Assigned task
When copying the listing below, skip every picture and keep each word as it stands.

Records provided
──────

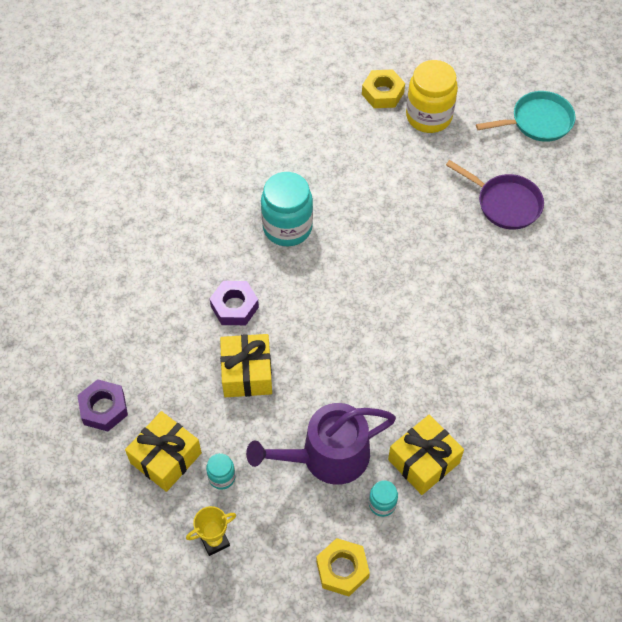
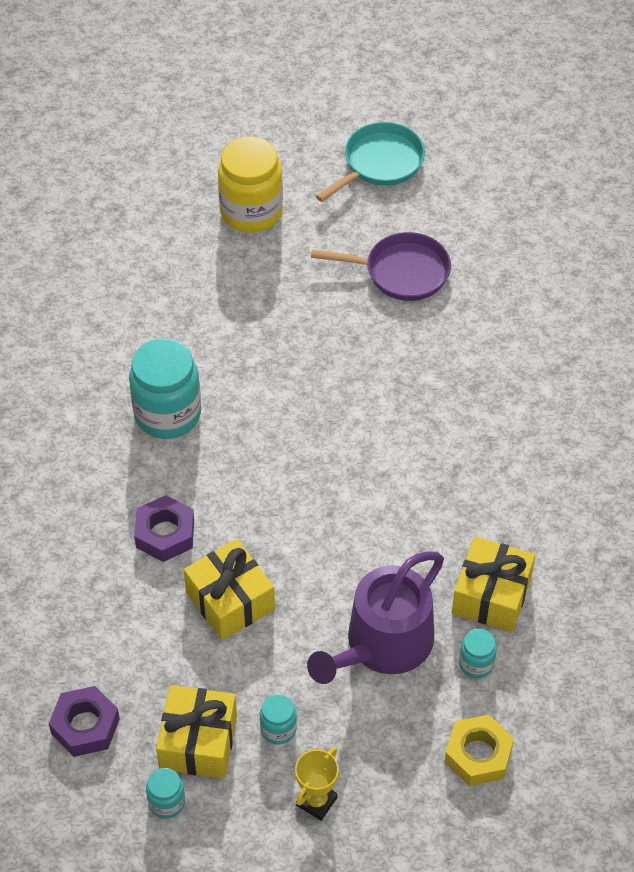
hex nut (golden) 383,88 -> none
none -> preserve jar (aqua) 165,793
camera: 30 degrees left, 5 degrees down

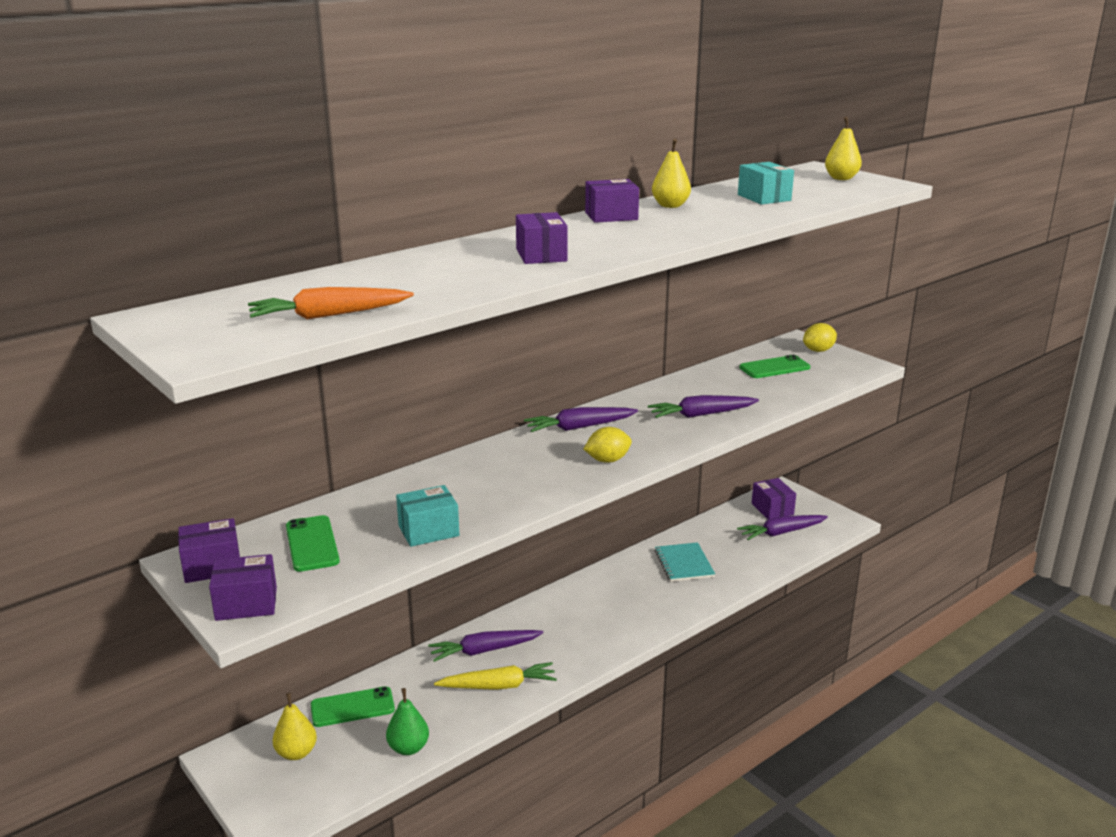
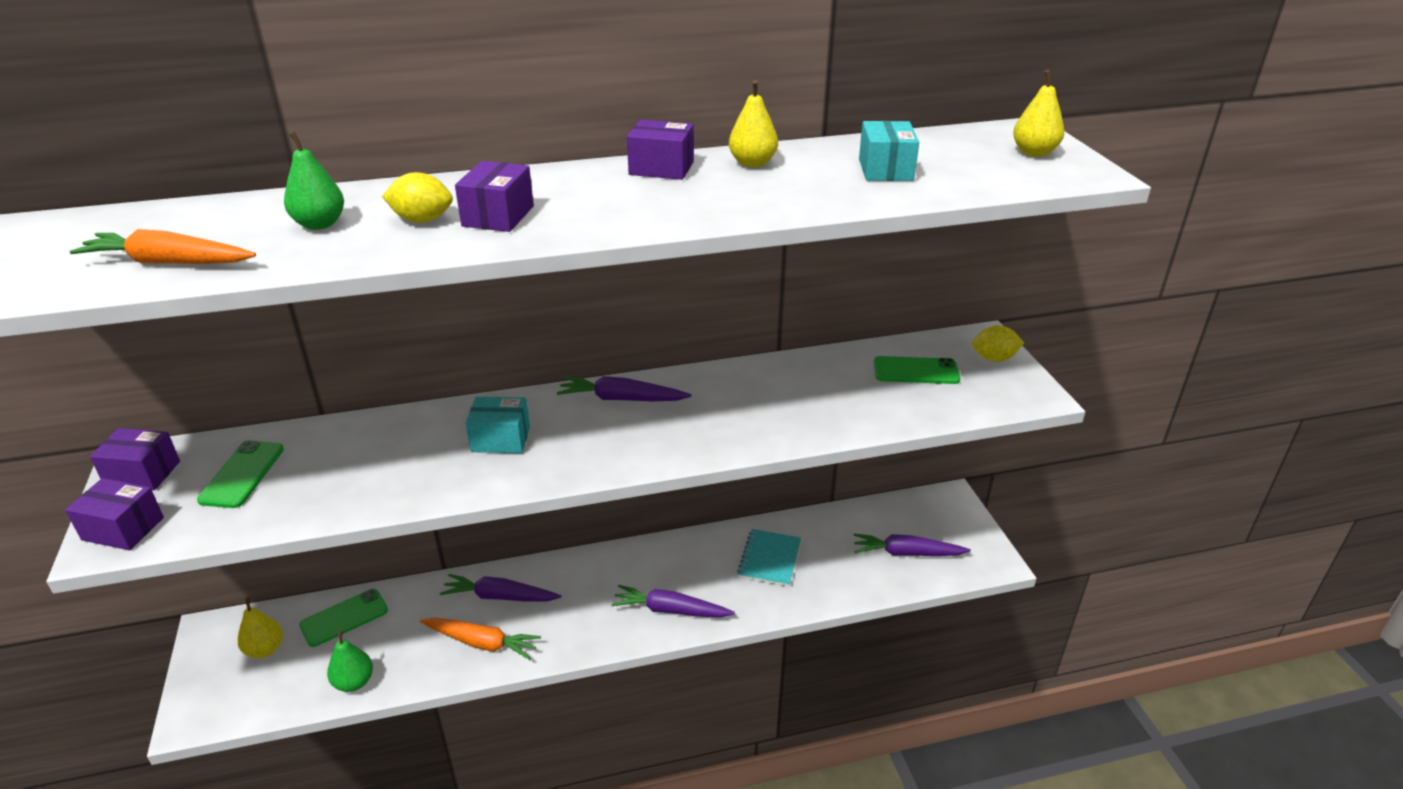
root vegetable (purple) 703,406 -> root vegetable (purple) 673,601, move
toy lemon (golden) 608,445 -> toy lemon (golden) 417,197, move
box (purple) 774,498 -> none
box (aqua) 427,516 -> box (aqua) 498,425, move
root vegetable (golden) 495,676 -> root vegetable (orange) 480,638
smartphone (emerald) 353,706 -> smartphone (emerald) 343,618, 45 degrees counterclockwise
none -> pear (emerald) 314,181
camera: 25 degrees right, 10 degrees up

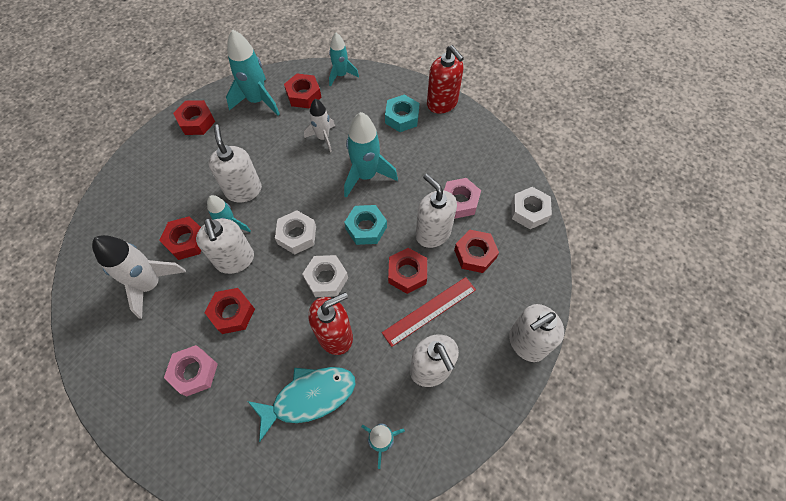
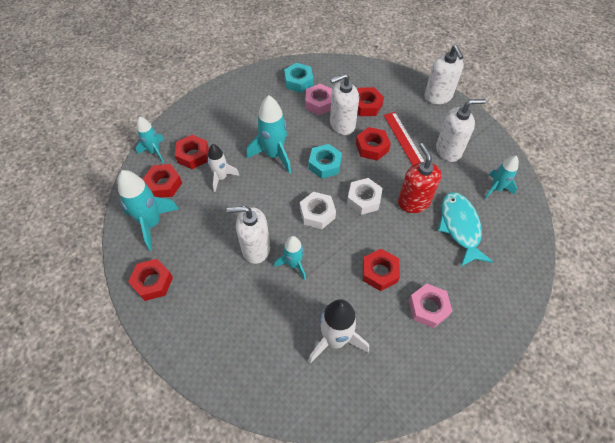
soap dispenser (scarlet) 445,79 -> none
hex nut (aqua) 402,113 -> hex nut (aqua) 298,78, move
hex nut (pure white) 532,208 -> none
hex nut (scarlet) 180,238 -> hex nut (scarlet) 192,152, move
soap dispenser (pure white) 225,246 -> none
camera: 75 degrees left, 5 degrees down

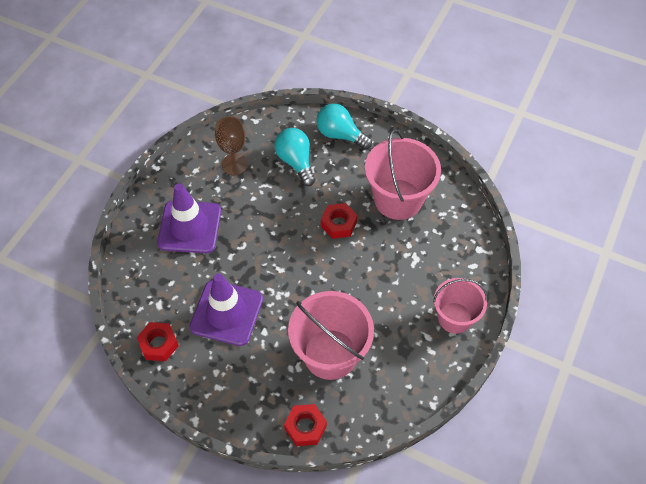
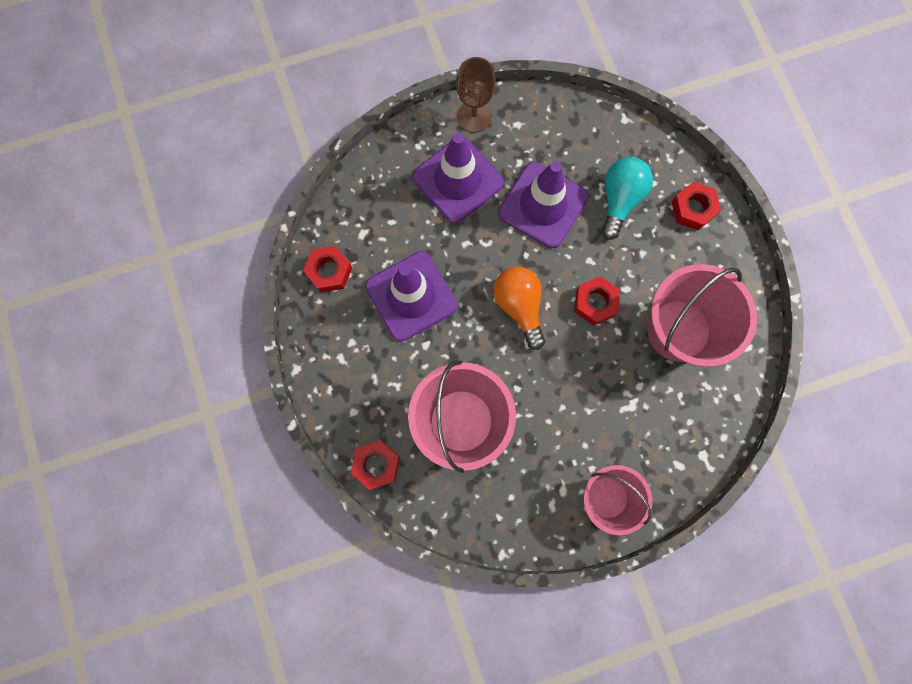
light bulb (aqua) 344,126 -> hex nut (scarlet) 696,206
goblet (brown) 231,146 -> goblet (brown) 476,95, move
none -> safety cone (purple) 543,204
none -> light bulb (orange) 519,308
camera: 45 degrees right, 20 degrees up

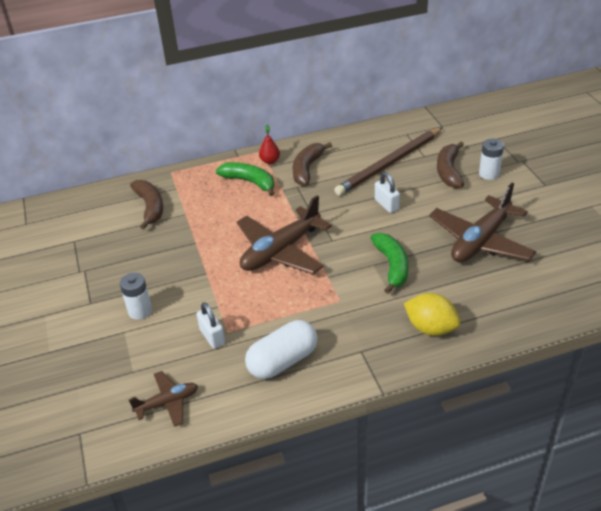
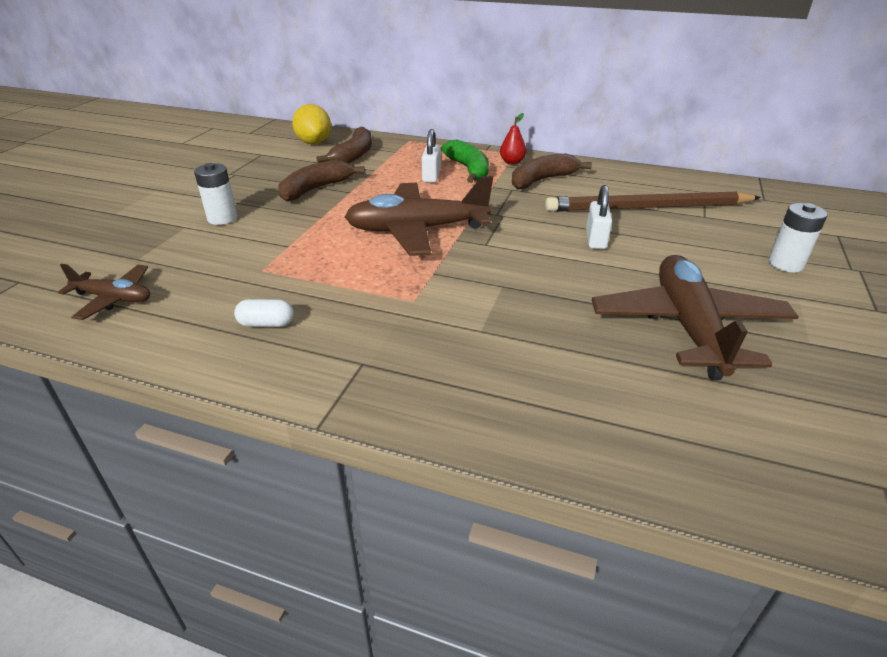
banana fruit (brown) 450,165 -> banana fruit (brown) 321,180, move
plane (brown) 483,222 -> plane (brown) 695,317, 105 degrees clockwise
banana fruit (emerald) 389,263 -> none
toy lemon (golden) 432,314 -> toy lemon (golden) 311,124, move
lock (pure white) 211,325 -> lock (pure white) 431,156, move
pill shape (pure white) 281,349 -> pill shape (pure white) 264,313, x0.49
camera: 35 degrees right, 5 degrees down

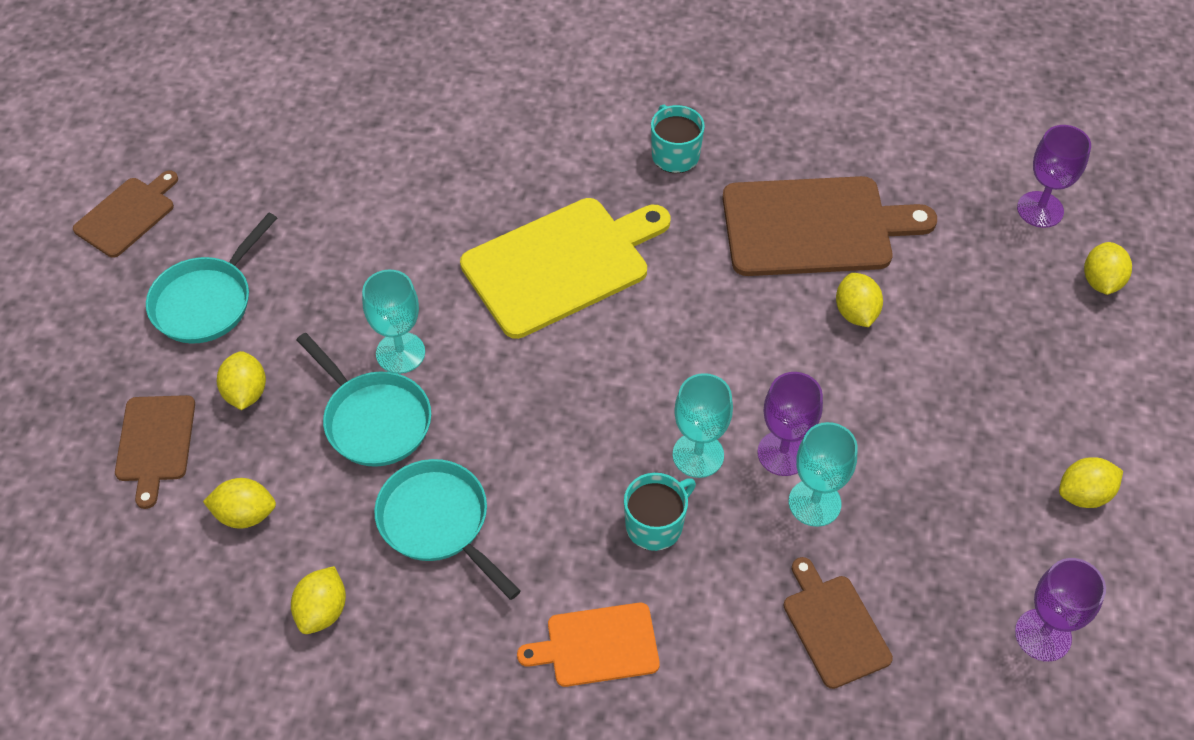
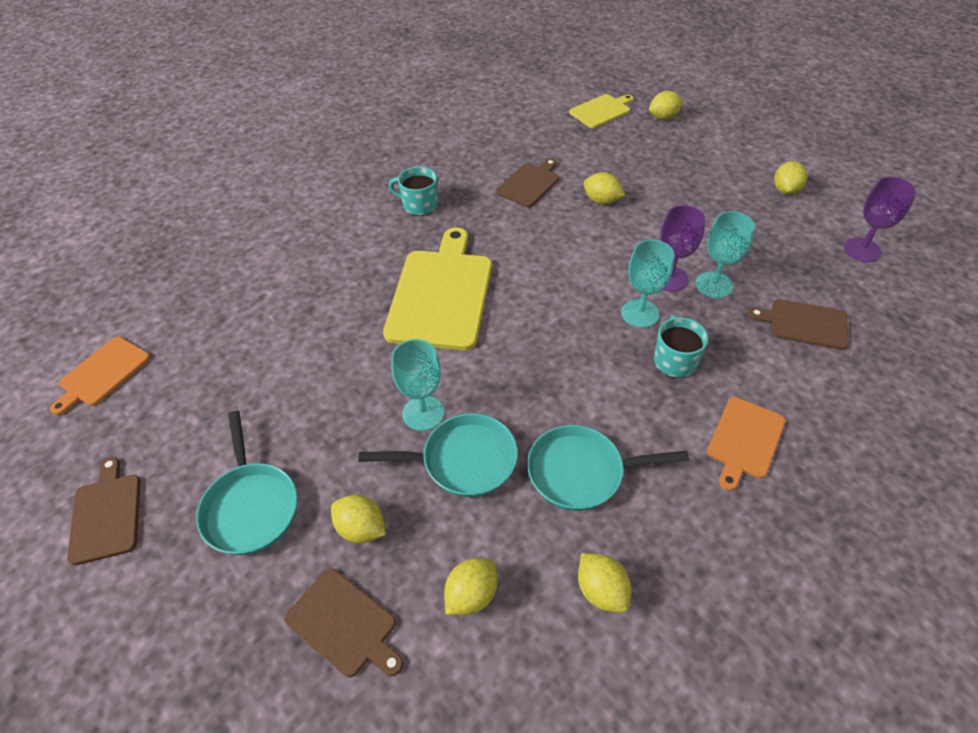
goblet (purple) 1054,176 -> cutting board (golden) 601,111
cutting board (brown) 829,226 -> cutting board (brown) 527,183, x0.55
toy lemon (golden) 1108,268 -> toy lemon (golden) 666,105, 75 degrees counterclockwise
none -> cutting board (orange) 100,376
camera: 50 degrees left, 5 degrees down

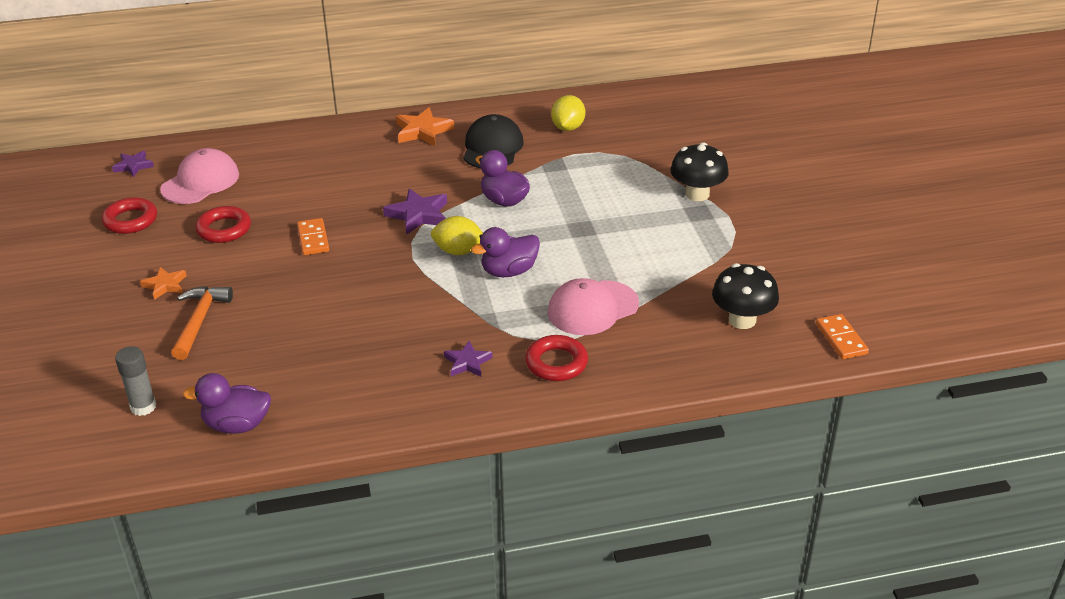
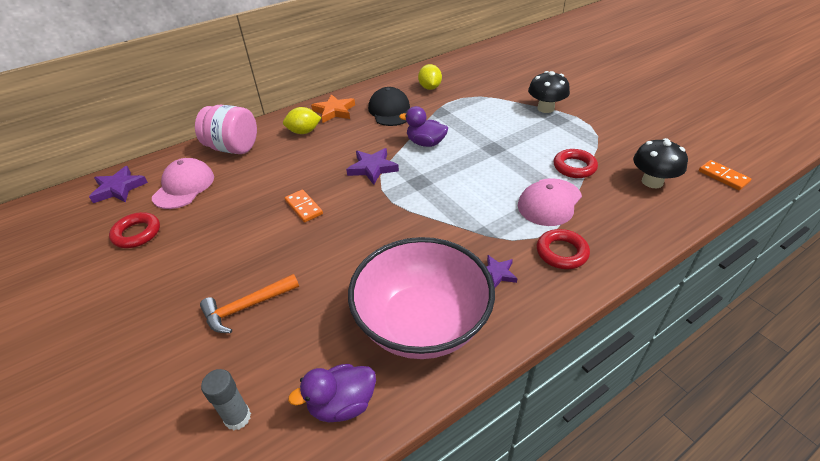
star shape (purple) 133,164 -> star shape (purple) 118,184, x1.58
torus (scarlet) 223,224 -> torus (scarlet) 576,163, move
toy lemon (golden) 457,235 -> toy lemon (golden) 302,120, move
duck (purple) 505,252 -> none
star shape (orange) 163,283 -> none
hammer (orange) 202,323 -> hammer (orange) 249,303, 105 degrees counterclockwise
none -> preserve jar (rose-pink) 226,129
none -> serving bowl (rose-pink) 421,298
camera: 20 degrees left, 5 degrees up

──────

Result of the exercise
hex nut (golden) 383,88 -> none
none -> preserve jar (aqua) 165,793
camera: 30 degrees left, 5 degrees down

root vegetable (purple) 703,406 -> root vegetable (purple) 673,601, move
toy lemon (golden) 608,445 -> toy lemon (golden) 417,197, move
box (purple) 774,498 -> none
box (aqua) 427,516 -> box (aqua) 498,425, move
root vegetable (golden) 495,676 -> root vegetable (orange) 480,638
smartphone (emerald) 353,706 -> smartphone (emerald) 343,618, 45 degrees counterclockwise
none -> pear (emerald) 314,181
camera: 25 degrees right, 10 degrees up

soap dispenser (scarlet) 445,79 -> none
hex nut (aqua) 402,113 -> hex nut (aqua) 298,78, move
hex nut (pure white) 532,208 -> none
hex nut (scarlet) 180,238 -> hex nut (scarlet) 192,152, move
soap dispenser (pure white) 225,246 -> none
camera: 75 degrees left, 5 degrees down

light bulb (aqua) 344,126 -> hex nut (scarlet) 696,206
goblet (brown) 231,146 -> goblet (brown) 476,95, move
none -> safety cone (purple) 543,204
none -> light bulb (orange) 519,308
camera: 45 degrees right, 20 degrees up

banana fruit (brown) 450,165 -> banana fruit (brown) 321,180, move
plane (brown) 483,222 -> plane (brown) 695,317, 105 degrees clockwise
banana fruit (emerald) 389,263 -> none
toy lemon (golden) 432,314 -> toy lemon (golden) 311,124, move
lock (pure white) 211,325 -> lock (pure white) 431,156, move
pill shape (pure white) 281,349 -> pill shape (pure white) 264,313, x0.49
camera: 35 degrees right, 5 degrees down

goblet (purple) 1054,176 -> cutting board (golden) 601,111
cutting board (brown) 829,226 -> cutting board (brown) 527,183, x0.55
toy lemon (golden) 1108,268 -> toy lemon (golden) 666,105, 75 degrees counterclockwise
none -> cutting board (orange) 100,376
camera: 50 degrees left, 5 degrees down

star shape (purple) 133,164 -> star shape (purple) 118,184, x1.58
torus (scarlet) 223,224 -> torus (scarlet) 576,163, move
toy lemon (golden) 457,235 -> toy lemon (golden) 302,120, move
duck (purple) 505,252 -> none
star shape (orange) 163,283 -> none
hammer (orange) 202,323 -> hammer (orange) 249,303, 105 degrees counterclockwise
none -> preserve jar (rose-pink) 226,129
none -> serving bowl (rose-pink) 421,298
camera: 20 degrees left, 5 degrees up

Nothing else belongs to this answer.